- Work item:
Count every line in the entries below that contains the word "degrees", and give only that number.

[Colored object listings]
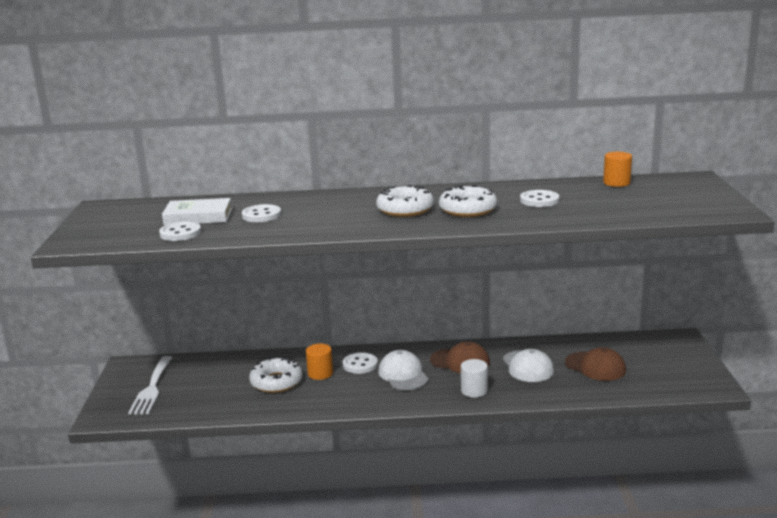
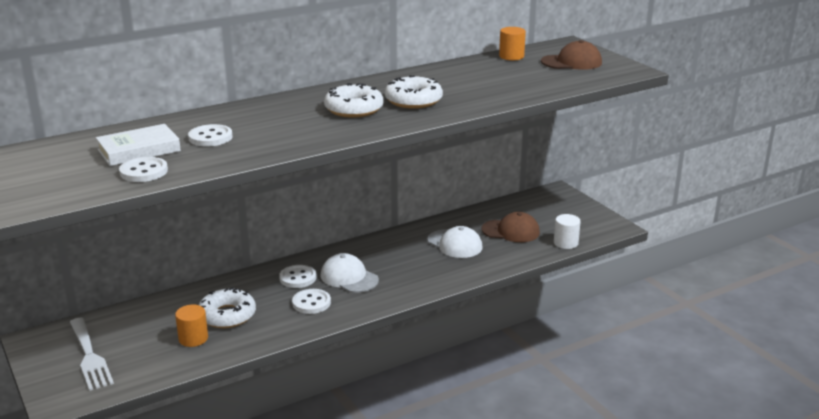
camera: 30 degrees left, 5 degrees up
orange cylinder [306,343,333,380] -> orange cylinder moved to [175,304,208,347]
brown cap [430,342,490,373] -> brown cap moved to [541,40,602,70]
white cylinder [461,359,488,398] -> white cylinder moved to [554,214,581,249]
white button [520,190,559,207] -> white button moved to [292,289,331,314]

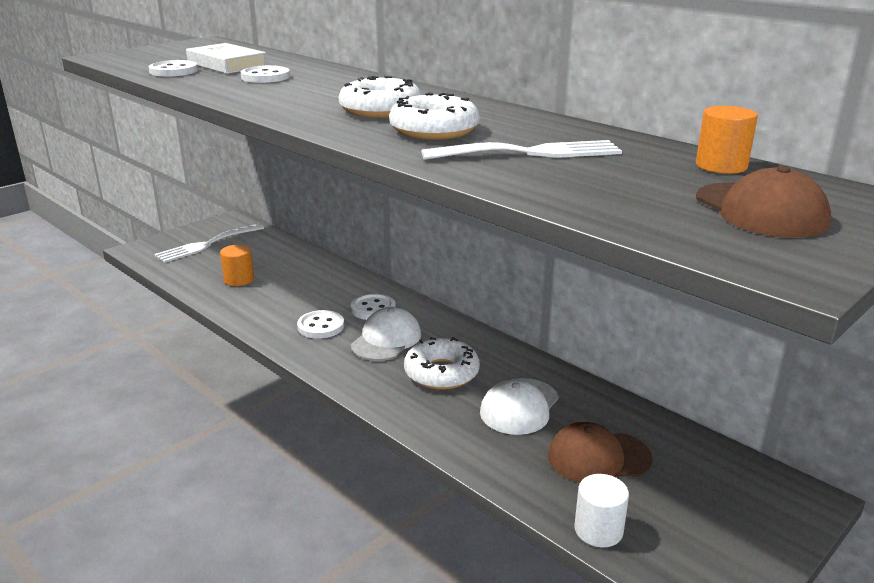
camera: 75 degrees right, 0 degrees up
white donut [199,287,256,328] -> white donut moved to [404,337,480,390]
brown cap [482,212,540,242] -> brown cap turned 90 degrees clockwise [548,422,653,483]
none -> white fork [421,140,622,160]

- Response below:
3